Object matching data:

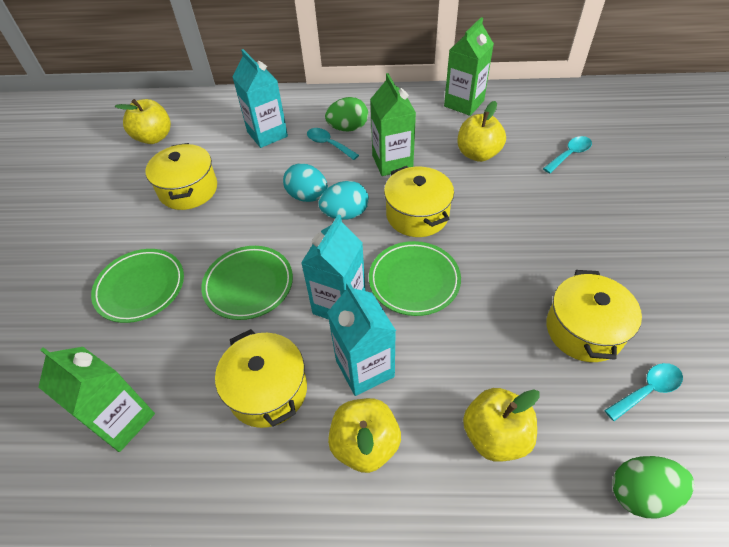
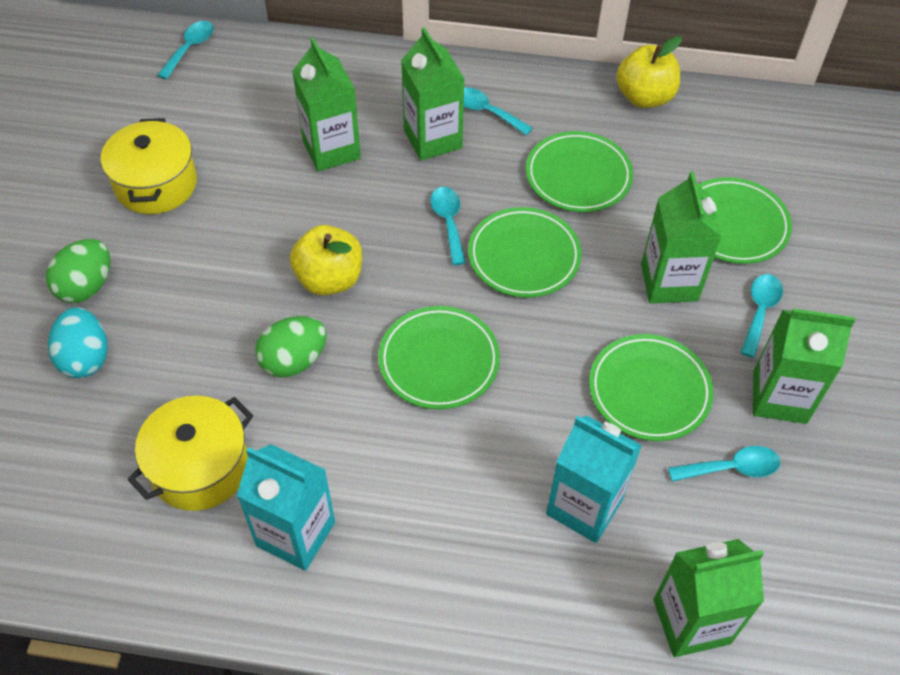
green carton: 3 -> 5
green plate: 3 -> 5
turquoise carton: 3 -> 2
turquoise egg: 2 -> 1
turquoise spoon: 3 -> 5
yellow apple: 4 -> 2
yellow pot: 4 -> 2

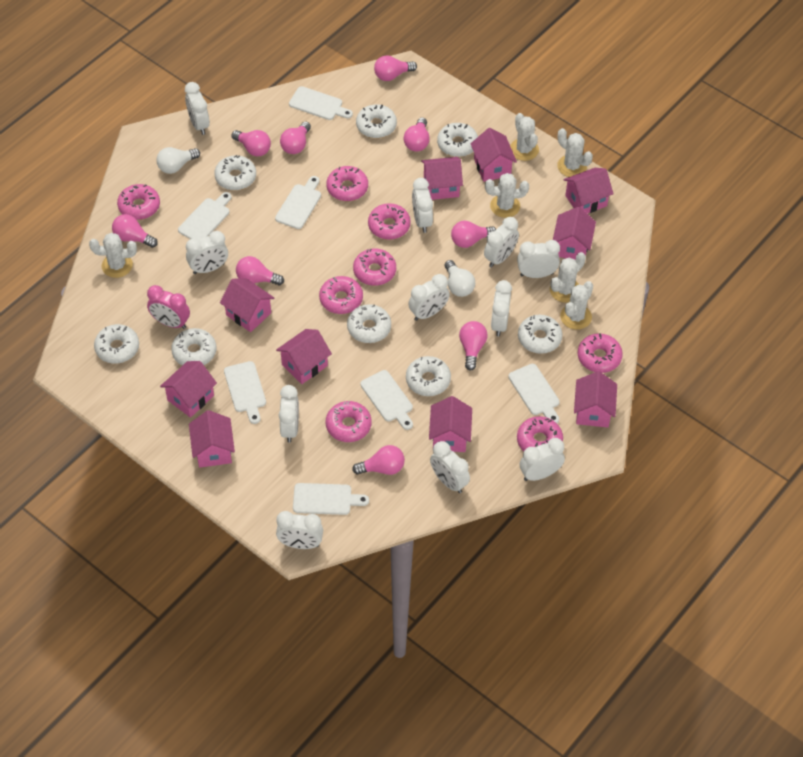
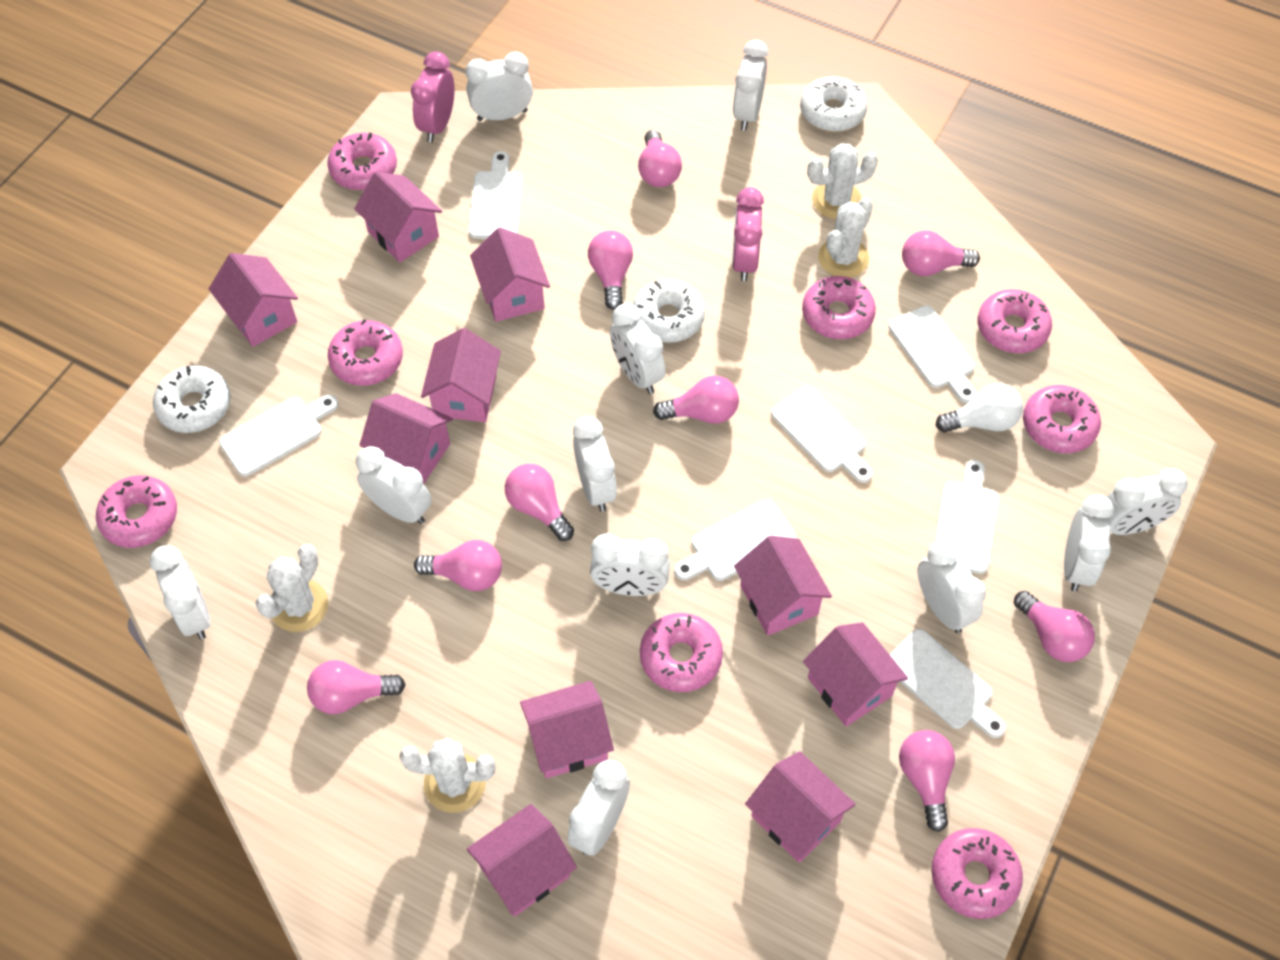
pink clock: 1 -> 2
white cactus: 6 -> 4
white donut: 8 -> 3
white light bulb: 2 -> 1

**Instructions to follow**: Take the line with "turquoise carton: 3 -> 2" and every line after it through the end of the data, and write only them out exactly, leaving out the pictures.

**Answer box**:
turquoise carton: 3 -> 2
turquoise egg: 2 -> 1
turquoise spoon: 3 -> 5
yellow apple: 4 -> 2
yellow pot: 4 -> 2

pink clock: 1 -> 2
white cactus: 6 -> 4
white donut: 8 -> 3
white light bulb: 2 -> 1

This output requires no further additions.